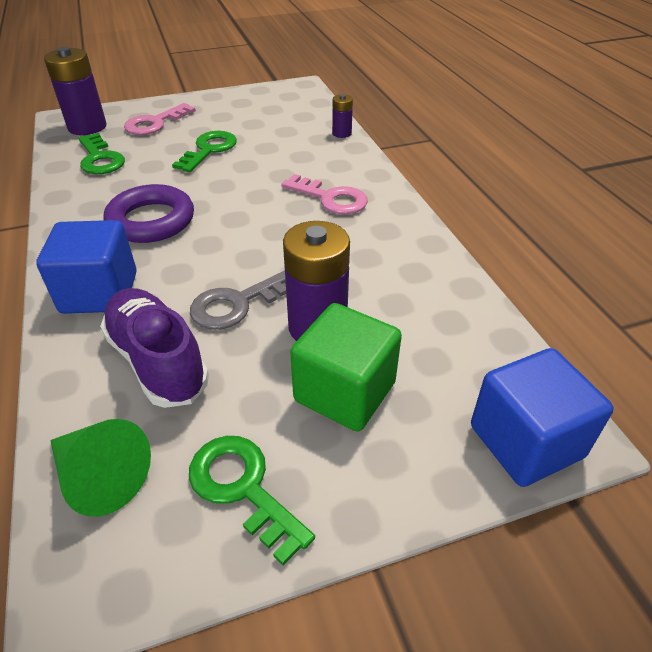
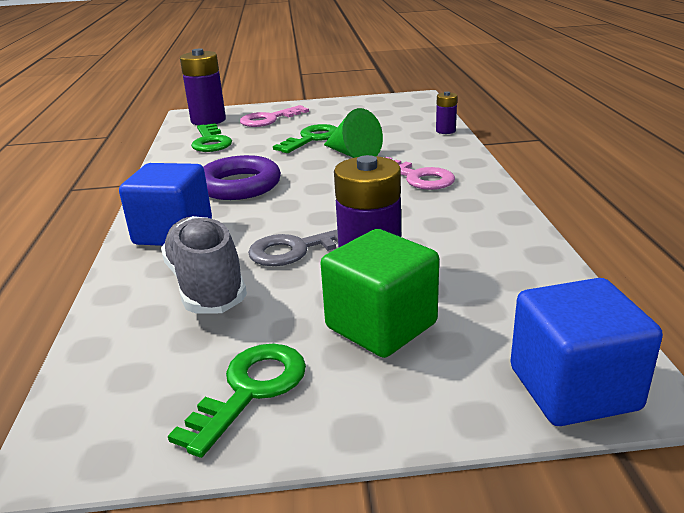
camera: 15 degrees right, 15 degrees down
(101, 476) = (121, 364): green cone -> green cone (353, 154)
(158, 361) = (206, 285): purple shoe -> grey shoe
(243, 488) = (250, 390): green key -> green key turned 60 degrees clockwise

> **WHAT YOU SHOULD DO**
Gather every line from the listing above in which the word "degrees" appears.

> **WRITTEN RESPONSE**
camera: 15 degrees right, 15 degrees down
(243, 488) = (250, 390): green key -> green key turned 60 degrees clockwise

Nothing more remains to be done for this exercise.